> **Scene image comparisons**
------------
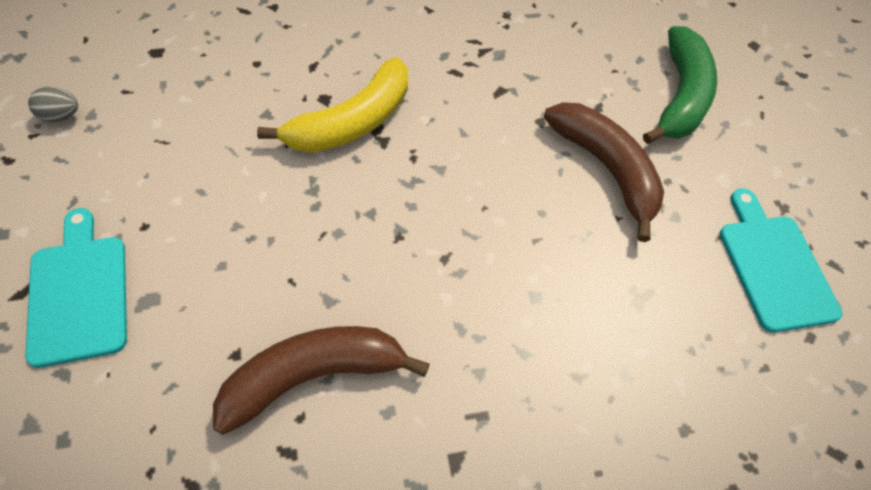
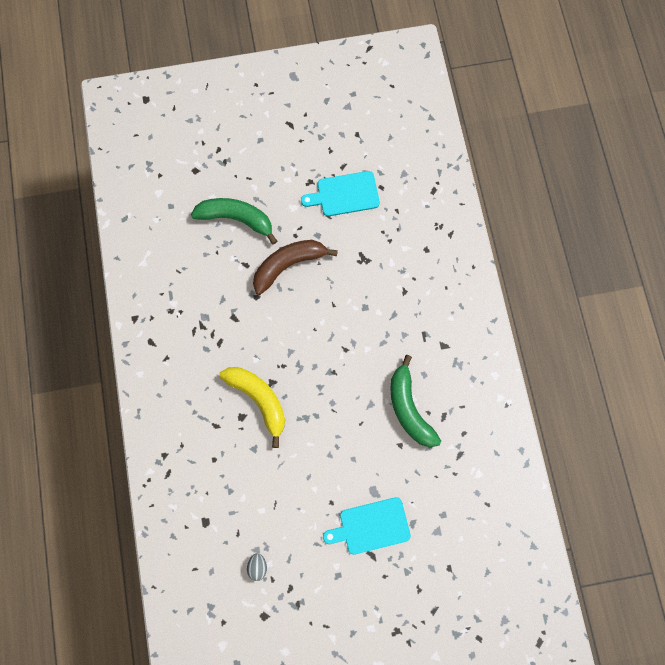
camera: 85 degrees left, 15 degrees up
(313, 376) = (409, 408): brown banana -> green banana

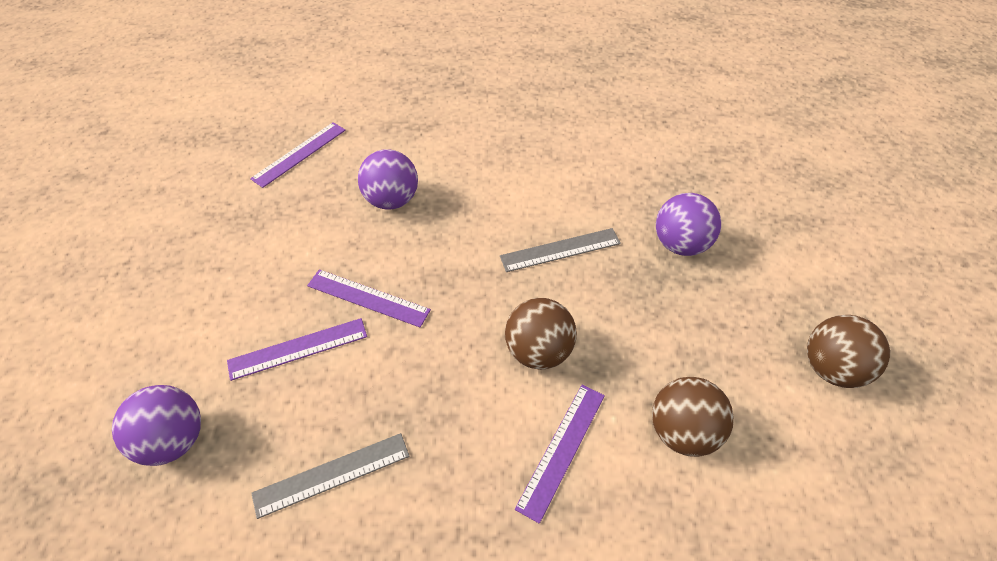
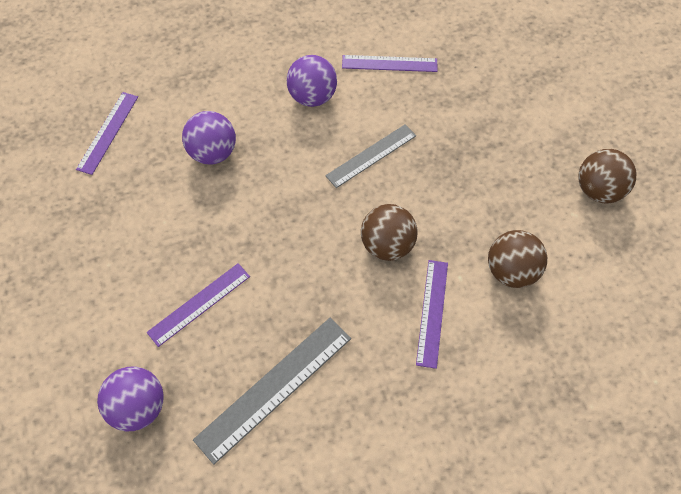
camera: 20 degrees left, 10 degrees up
(332, 474) = (274, 388): grey ruler -> grey ruler, size x1.52
(368, 298) = (235, 244): purple ruler -> purple ruler (389, 63)
(680, 244) = (462, 122): purple ball -> purple ball (312, 97)

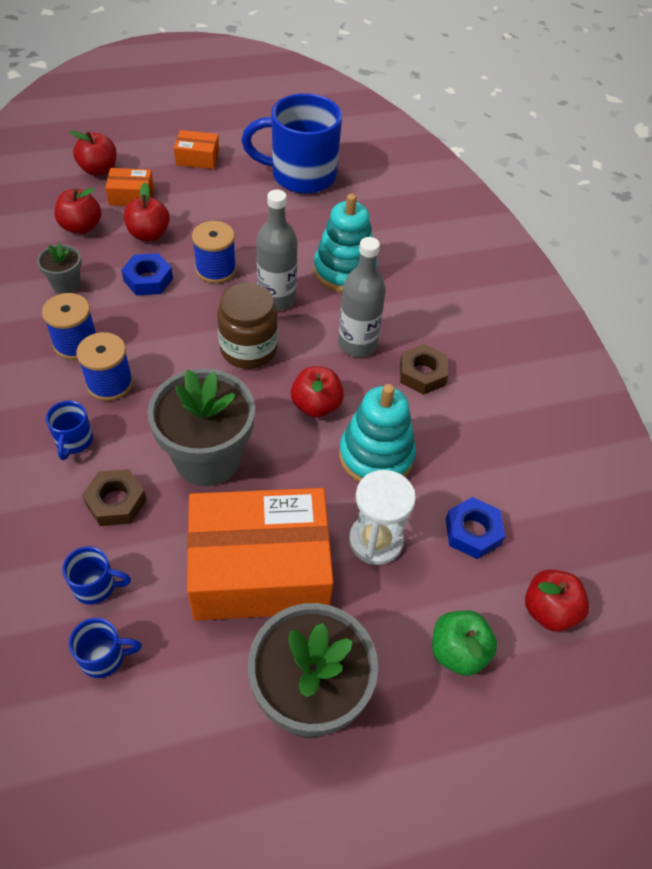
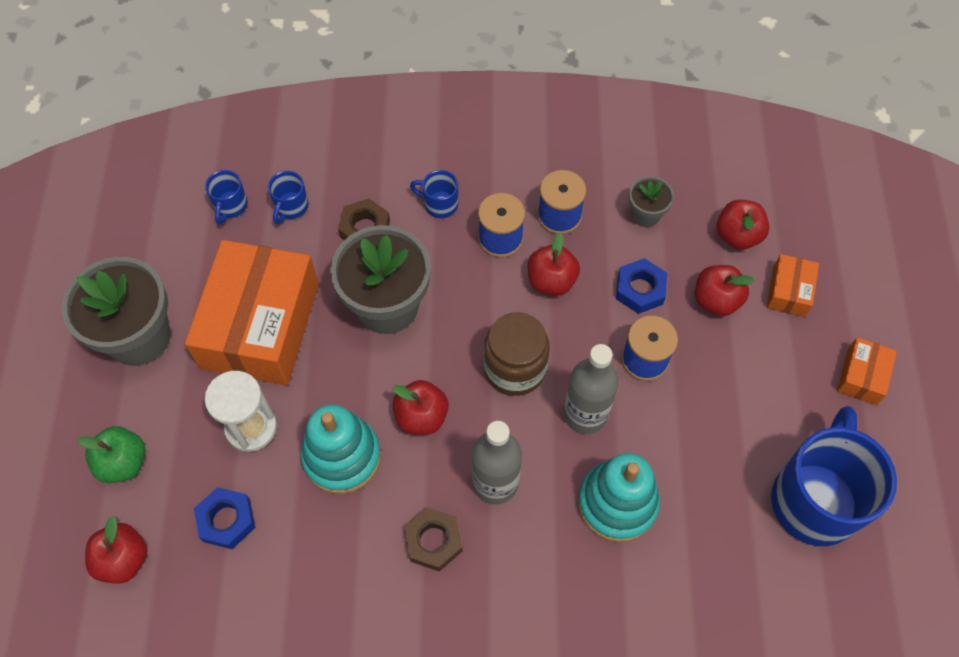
camera: 110 degrees right, 10 degrees up
(98, 170) = (843, 263): red apple -> red apple (551, 281)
------------
> **Your assignment**
Lines from the one containing "camera: 110 degrees right, 10 degrees up" through the last line of the records, restated word for word: that is the whole response.

> **Expected output**
camera: 110 degrees right, 10 degrees up
(98, 170) = (843, 263): red apple -> red apple (551, 281)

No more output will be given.